Problem details: From the listing below, return each line that includes "brick".

Dataset excerpts:
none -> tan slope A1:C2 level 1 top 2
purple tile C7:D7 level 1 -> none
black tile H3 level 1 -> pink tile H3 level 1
==
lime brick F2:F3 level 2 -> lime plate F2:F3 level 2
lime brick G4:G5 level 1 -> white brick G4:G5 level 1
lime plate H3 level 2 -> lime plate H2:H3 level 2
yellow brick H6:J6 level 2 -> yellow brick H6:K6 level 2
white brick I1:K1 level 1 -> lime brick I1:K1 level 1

Written solution:
lime brick F2:F3 level 2 -> lime plate F2:F3 level 2
lime brick G4:G5 level 1 -> white brick G4:G5 level 1
yellow brick H6:J6 level 2 -> yellow brick H6:K6 level 2
white brick I1:K1 level 1 -> lime brick I1:K1 level 1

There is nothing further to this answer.